- _Data shown_:
========
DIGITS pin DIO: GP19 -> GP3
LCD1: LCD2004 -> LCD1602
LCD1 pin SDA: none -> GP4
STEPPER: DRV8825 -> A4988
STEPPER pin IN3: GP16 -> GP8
========
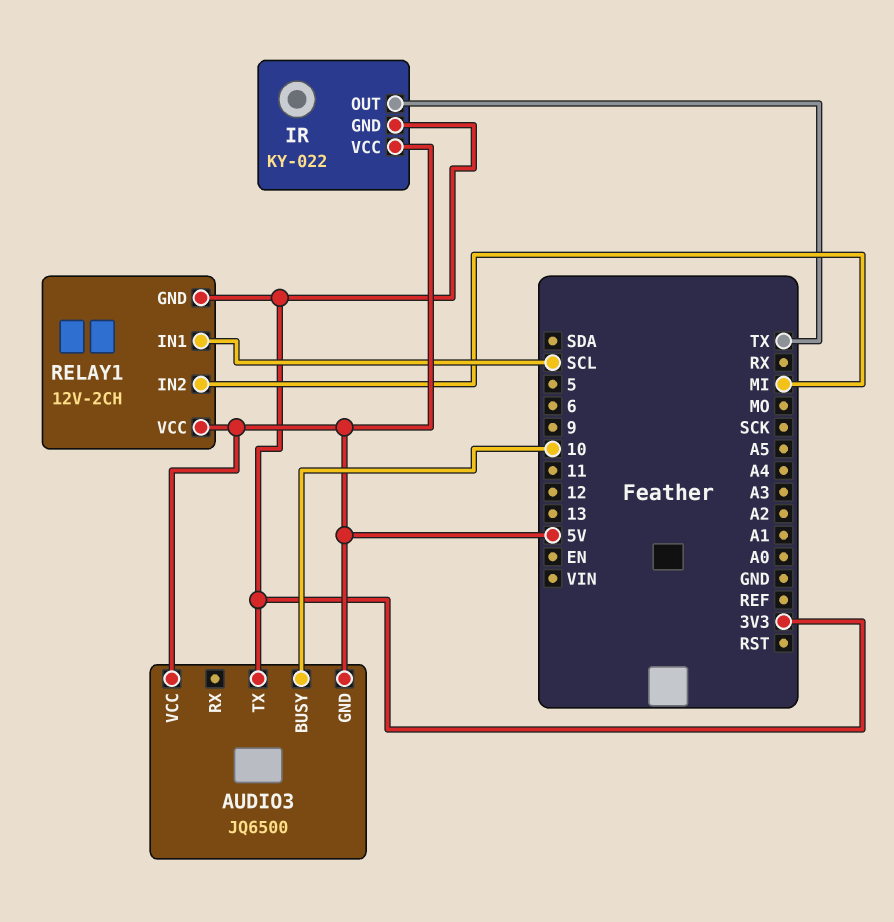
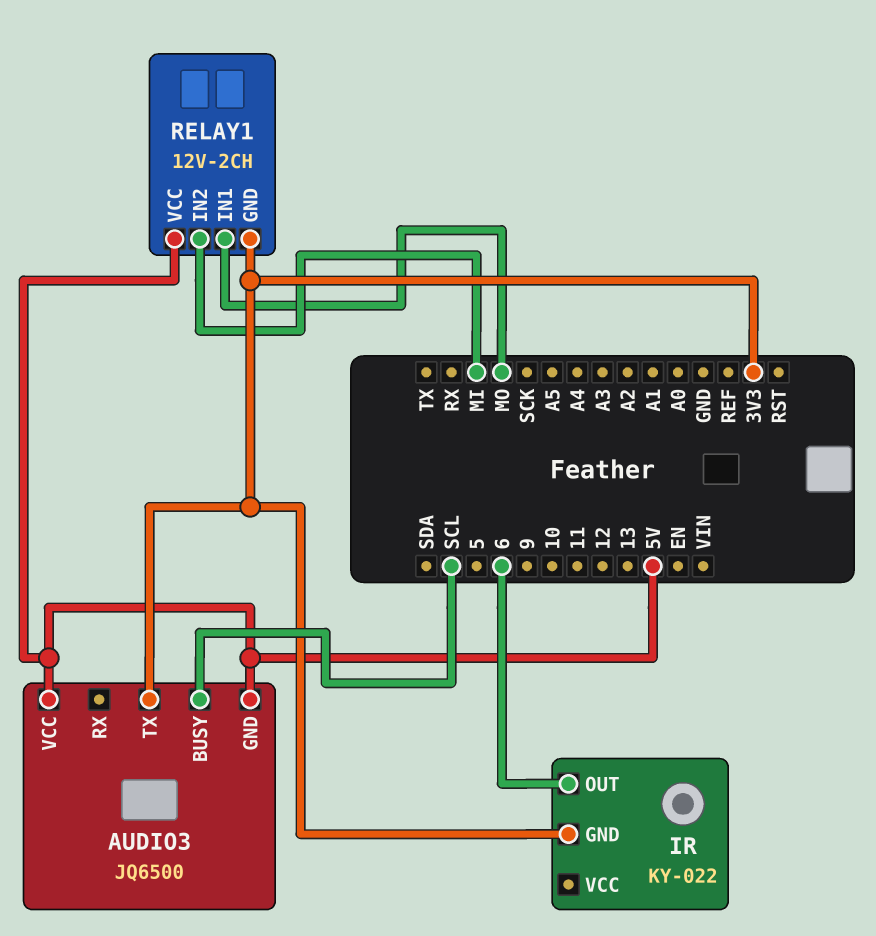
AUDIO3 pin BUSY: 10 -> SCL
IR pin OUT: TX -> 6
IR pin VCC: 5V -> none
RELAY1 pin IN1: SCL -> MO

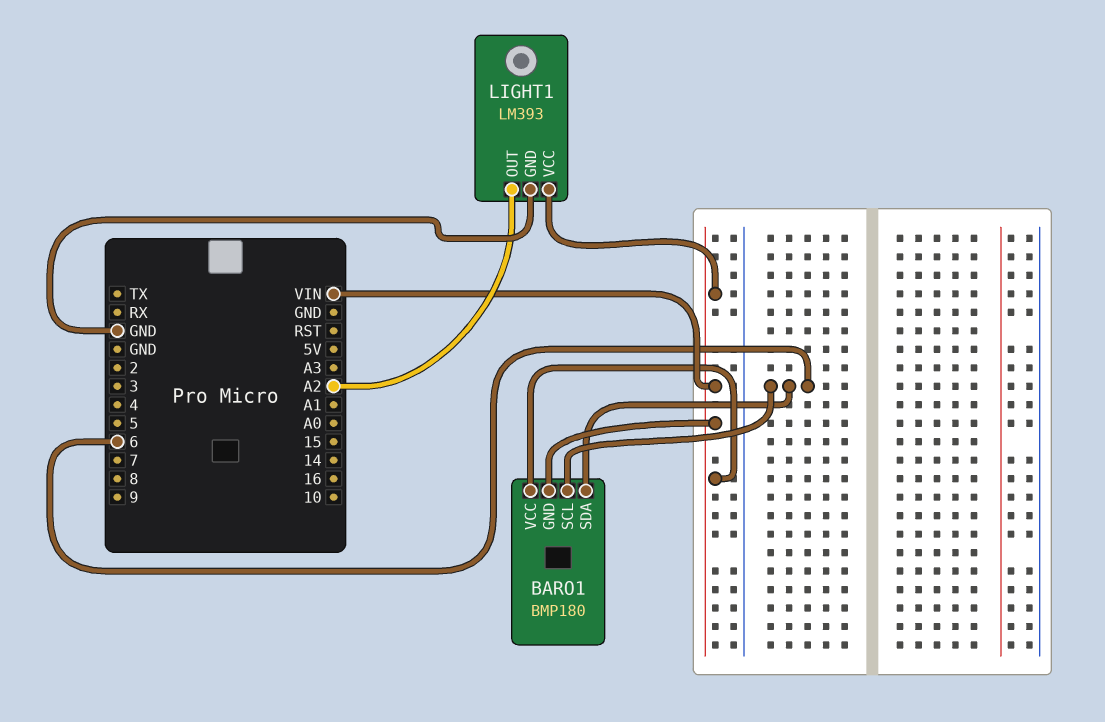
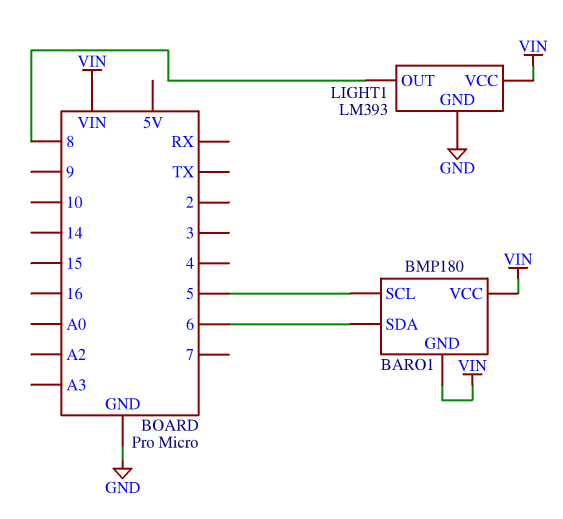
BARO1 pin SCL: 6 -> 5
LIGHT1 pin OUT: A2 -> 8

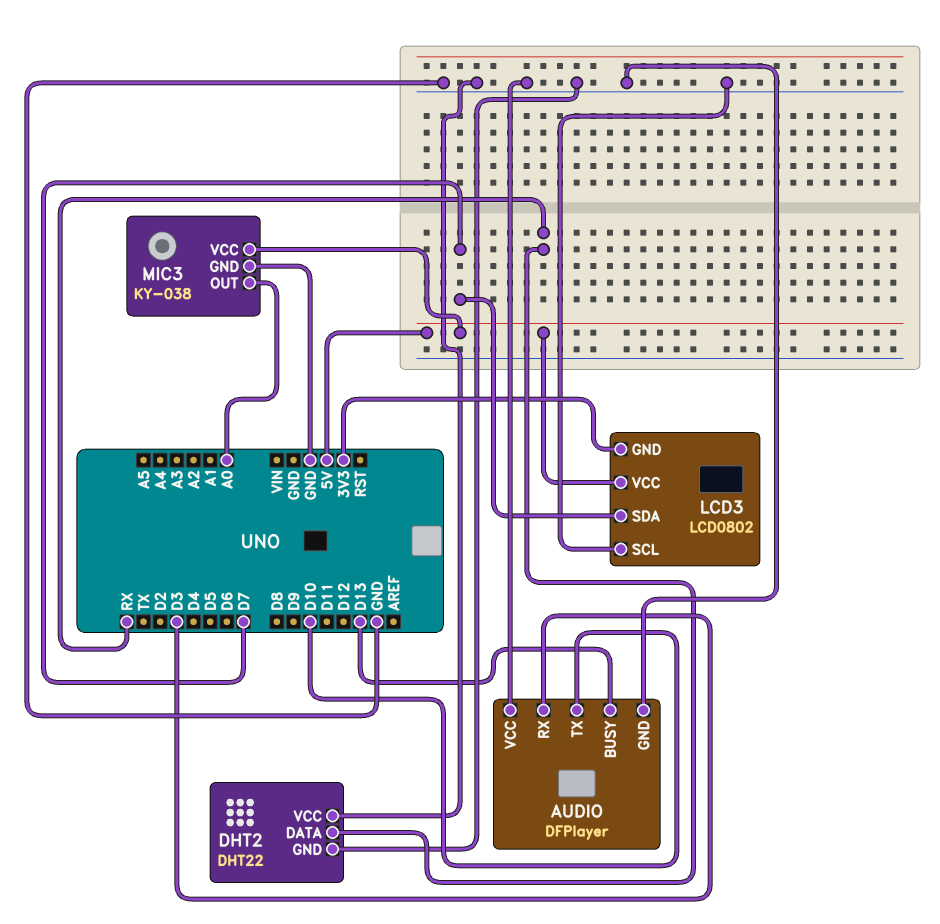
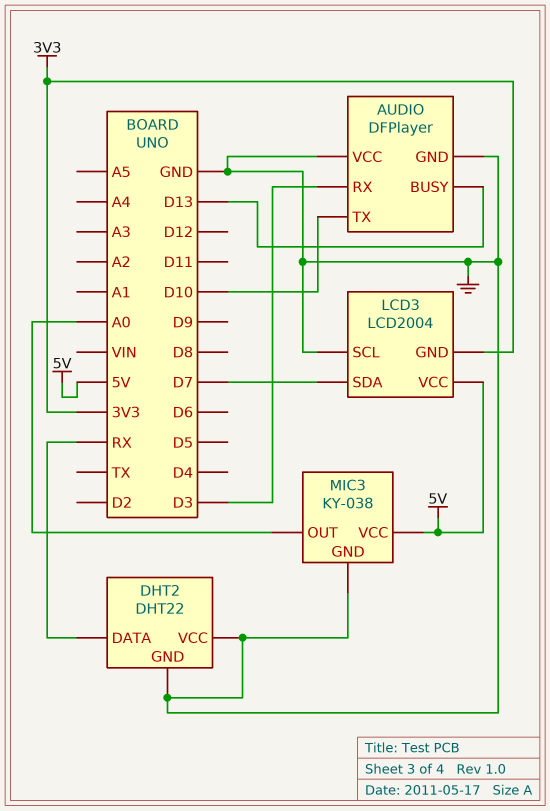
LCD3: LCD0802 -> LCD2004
========
- _Problem to work on_:
In the records above, tally the lines where the word "none" appears, and give the number and nothing else.

- _Response to the task_:
2